[Item-finding records]
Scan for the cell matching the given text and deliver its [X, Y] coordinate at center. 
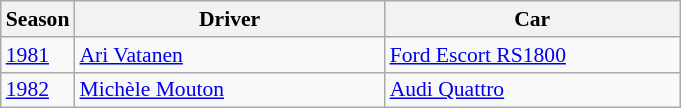
Driver [229, 19]
Season [38, 19]
1982 [38, 90]
Michèle Mouton [229, 90]
Audi Quattro [532, 90]
1981 [38, 55]
Ford Escort RS1800 [532, 55]
Ari Vatanen [229, 55]
Car [532, 19]
Pinpoint the cell where the given text exists, returning its (X, Y) midpoint coordinate. 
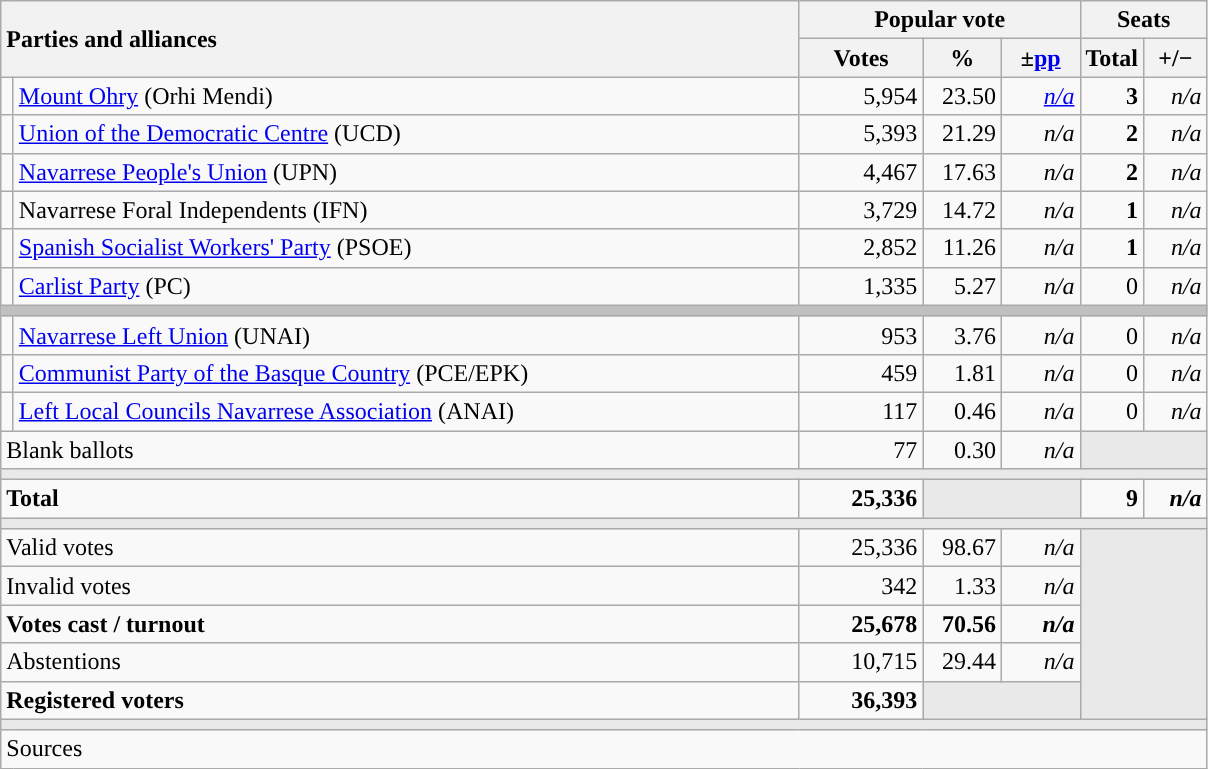
3 (1112, 96)
Votes (861, 58)
Navarrese Foral Independents (IFN) (406, 210)
Navarrese People's Union (UPN) (406, 172)
Mount Ohry (Orhi Mendi) (406, 96)
953 (861, 335)
5,393 (861, 134)
4,467 (861, 172)
Popular vote (940, 20)
98.67 (962, 548)
Navarrese Left Union (UNAI) (406, 335)
Carlist Party (PC) (406, 286)
Parties and alliances (400, 39)
+/− (1176, 58)
3,729 (861, 210)
5.27 (962, 286)
Sources (604, 749)
Seats (1144, 20)
17.63 (962, 172)
14.72 (962, 210)
1.81 (962, 373)
% (962, 58)
11.26 (962, 248)
0.46 (962, 411)
36,393 (861, 700)
10,715 (861, 662)
2,852 (861, 248)
Union of the Democratic Centre (UCD) (406, 134)
21.29 (962, 134)
1,335 (861, 286)
117 (861, 411)
Spanish Socialist Workers' Party (PSOE) (406, 248)
Registered voters (400, 700)
342 (861, 586)
Abstentions (400, 662)
3.76 (962, 335)
Votes cast / turnout (400, 624)
Blank ballots (400, 449)
23.50 (962, 96)
Left Local Councils Navarrese Association (ANAI) (406, 411)
5,954 (861, 96)
459 (861, 373)
25,678 (861, 624)
±pp (1040, 58)
77 (861, 449)
9 (1112, 499)
Valid votes (400, 548)
70.56 (962, 624)
0.30 (962, 449)
Invalid votes (400, 586)
1.33 (962, 586)
Communist Party of the Basque Country (PCE/EPK) (406, 373)
29.44 (962, 662)
Scan for the cell matching the given text and deliver its [x, y] coordinate at center. 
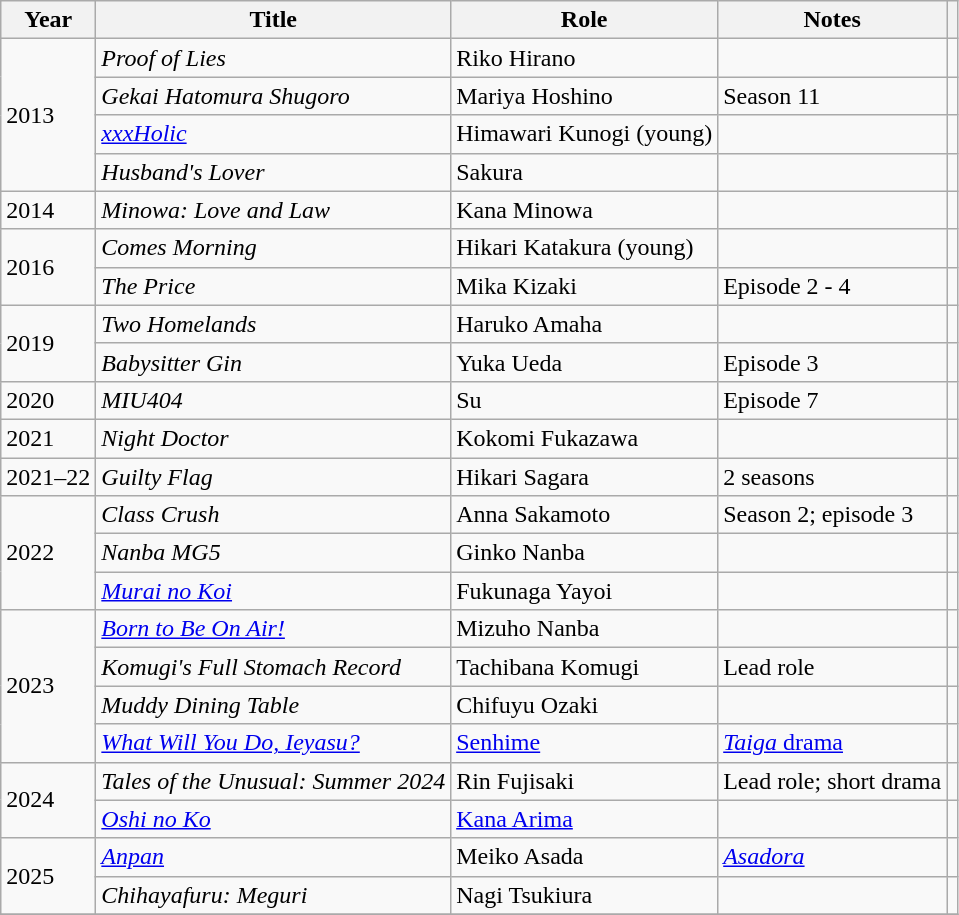
The Price [274, 286]
2 seasons [832, 477]
Yuka Ueda [584, 362]
MIU404 [274, 400]
Riko Hirano [584, 58]
What Will You Do, Ieyasu? [274, 743]
Tachibana Komugi [584, 667]
2020 [48, 400]
Mariya Hoshino [584, 96]
2021 [48, 438]
Husband's Lover [274, 172]
2019 [48, 343]
Himawari Kunogi (young) [584, 134]
Two Homelands [274, 324]
Kana Arima [584, 819]
Comes Morning [274, 248]
Chihayafuru: Meguri [274, 895]
Role [584, 20]
Lead role; short drama [832, 781]
2022 [48, 553]
Sakura [584, 172]
2024 [48, 800]
Class Crush [274, 515]
2016 [48, 267]
Episode 3 [832, 362]
Proof of Lies [274, 58]
Episode 2 - 4 [832, 286]
Hikari Katakura (young) [584, 248]
Nagi Tsukiura [584, 895]
Murai no Koi [274, 591]
Anna Sakamoto [584, 515]
2014 [48, 210]
Kana Minowa [584, 210]
Meiko Asada [584, 857]
Babysitter Gin [274, 362]
Anpan [274, 857]
Notes [832, 20]
Komugi's Full Stomach Record [274, 667]
Guilty Flag [274, 477]
Gekai Hatomura Shugoro [274, 96]
Fukunaga Yayoi [584, 591]
Season 2; episode 3 [832, 515]
Haruko Amaha [584, 324]
Tales of the Unusual: Summer 2024 [274, 781]
Title [274, 20]
Ginko Nanba [584, 553]
Oshi no Ko [274, 819]
Mika Kizaki [584, 286]
Night Doctor [274, 438]
2025 [48, 876]
Rin Fujisaki [584, 781]
Senhime [584, 743]
2013 [48, 115]
Mizuho Nanba [584, 629]
Season 11 [832, 96]
Muddy Dining Table [274, 705]
Nanba MG5 [274, 553]
Year [48, 20]
Asadora [832, 857]
Su [584, 400]
xxxHolic [274, 134]
Hikari Sagara [584, 477]
Minowa: Love and Law [274, 210]
2023 [48, 686]
2021–22 [48, 477]
Chifuyu Ozaki [584, 705]
Kokomi Fukazawa [584, 438]
Lead role [832, 667]
Taiga drama [832, 743]
Episode 7 [832, 400]
Born to Be On Air! [274, 629]
Find where the given text appears and provide that cell's center as [X, Y] coordinate. 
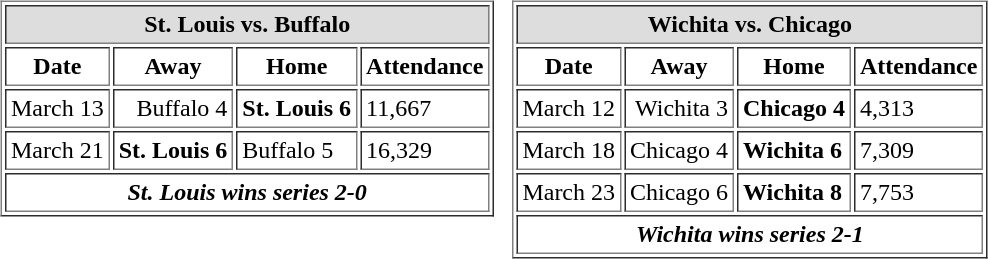
7,753 [918, 192]
March 13 [58, 108]
March 21 [58, 150]
7,309 [918, 150]
16,329 [424, 150]
Wichita 8 [794, 192]
Wichita 3 [679, 108]
Buffalo 4 [174, 108]
Wichita wins series 2-1 [750, 234]
Wichita 6 [794, 150]
St. Louis wins series 2-0 [247, 192]
4,313 [918, 108]
Buffalo 5 [296, 150]
11,667 [424, 108]
St. Louis vs. Buffalo [247, 24]
March 23 [568, 192]
March 12 [568, 108]
Wichita vs. Chicago [750, 24]
Chicago 6 [679, 192]
March 18 [568, 150]
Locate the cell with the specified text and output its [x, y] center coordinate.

DIRECTIONS — Please write out all the items above again, substituting "position" for every "coordinate" and changing nothing else. Leave the pictures out.

ANSWER TO THIS EXERCISE —
Scan for the cell matching the given text and deliver its [X, Y] position at center. 
Driver [229, 19]
Season [38, 19]
1982 [38, 90]
Michèle Mouton [229, 90]
Audi Quattro [532, 90]
1981 [38, 55]
Ford Escort RS1800 [532, 55]
Ari Vatanen [229, 55]
Car [532, 19]
Pinpoint the cell where the given text exists, returning its (X, Y) midpoint position. 
3 (1112, 96)
Votes (861, 58)
Navarrese Foral Independents (IFN) (406, 210)
Navarrese People's Union (UPN) (406, 172)
Mount Ohry (Orhi Mendi) (406, 96)
953 (861, 335)
5,393 (861, 134)
4,467 (861, 172)
Popular vote (940, 20)
98.67 (962, 548)
Navarrese Left Union (UNAI) (406, 335)
Carlist Party (PC) (406, 286)
Parties and alliances (400, 39)
+/− (1176, 58)
3,729 (861, 210)
5.27 (962, 286)
Sources (604, 749)
Seats (1144, 20)
17.63 (962, 172)
14.72 (962, 210)
1.81 (962, 373)
% (962, 58)
11.26 (962, 248)
0.46 (962, 411)
36,393 (861, 700)
10,715 (861, 662)
2,852 (861, 248)
Union of the Democratic Centre (UCD) (406, 134)
21.29 (962, 134)
1,335 (861, 286)
117 (861, 411)
Spanish Socialist Workers' Party (PSOE) (406, 248)
Registered voters (400, 700)
342 (861, 586)
Abstentions (400, 662)
3.76 (962, 335)
Votes cast / turnout (400, 624)
Blank ballots (400, 449)
23.50 (962, 96)
Left Local Councils Navarrese Association (ANAI) (406, 411)
5,954 (861, 96)
459 (861, 373)
25,678 (861, 624)
±pp (1040, 58)
77 (861, 449)
9 (1112, 499)
Valid votes (400, 548)
70.56 (962, 624)
0.30 (962, 449)
Invalid votes (400, 586)
1.33 (962, 586)
Communist Party of the Basque Country (PCE/EPK) (406, 373)
29.44 (962, 662)
Scan for the cell matching the given text and deliver its [x, y] position at center. 
The Price [274, 286]
2 seasons [832, 477]
Yuka Ueda [584, 362]
MIU404 [274, 400]
Riko Hirano [584, 58]
What Will You Do, Ieyasu? [274, 743]
Tachibana Komugi [584, 667]
2020 [48, 400]
Mariya Hoshino [584, 96]
2021 [48, 438]
Husband's Lover [274, 172]
2019 [48, 343]
Himawari Kunogi (young) [584, 134]
Two Homelands [274, 324]
Kana Arima [584, 819]
Comes Morning [274, 248]
Chihayafuru: Meguri [274, 895]
Role [584, 20]
Lead role; short drama [832, 781]
2022 [48, 553]
Sakura [584, 172]
2024 [48, 800]
Class Crush [274, 515]
2016 [48, 267]
Episode 3 [832, 362]
Proof of Lies [274, 58]
Episode 2 - 4 [832, 286]
Hikari Katakura (young) [584, 248]
Nagi Tsukiura [584, 895]
Murai no Koi [274, 591]
Anna Sakamoto [584, 515]
2014 [48, 210]
Kana Minowa [584, 210]
Meiko Asada [584, 857]
Babysitter Gin [274, 362]
Anpan [274, 857]
Notes [832, 20]
Komugi's Full Stomach Record [274, 667]
Guilty Flag [274, 477]
Gekai Hatomura Shugoro [274, 96]
Fukunaga Yayoi [584, 591]
Season 2; episode 3 [832, 515]
Haruko Amaha [584, 324]
Tales of the Unusual: Summer 2024 [274, 781]
Title [274, 20]
Ginko Nanba [584, 553]
Oshi no Ko [274, 819]
Mika Kizaki [584, 286]
Night Doctor [274, 438]
2025 [48, 876]
Rin Fujisaki [584, 781]
Senhime [584, 743]
2013 [48, 115]
Mizuho Nanba [584, 629]
Season 11 [832, 96]
Muddy Dining Table [274, 705]
Nanba MG5 [274, 553]
Year [48, 20]
Asadora [832, 857]
Su [584, 400]
xxxHolic [274, 134]
Hikari Sagara [584, 477]
Minowa: Love and Law [274, 210]
2023 [48, 686]
2021–22 [48, 477]
Chifuyu Ozaki [584, 705]
Kokomi Fukazawa [584, 438]
Lead role [832, 667]
Taiga drama [832, 743]
Episode 7 [832, 400]
Born to Be On Air! [274, 629]
Find where the given text appears and provide that cell's center as [X, Y] position. 
7,753 [918, 192]
March 13 [58, 108]
March 21 [58, 150]
7,309 [918, 150]
16,329 [424, 150]
Wichita 8 [794, 192]
Wichita 3 [679, 108]
Buffalo 4 [174, 108]
Wichita wins series 2-1 [750, 234]
Wichita 6 [794, 150]
St. Louis wins series 2-0 [247, 192]
4,313 [918, 108]
Buffalo 5 [296, 150]
11,667 [424, 108]
St. Louis vs. Buffalo [247, 24]
March 23 [568, 192]
March 12 [568, 108]
Wichita vs. Chicago [750, 24]
Chicago 6 [679, 192]
March 18 [568, 150]
Locate the cell with the specified text and output its [x, y] center position.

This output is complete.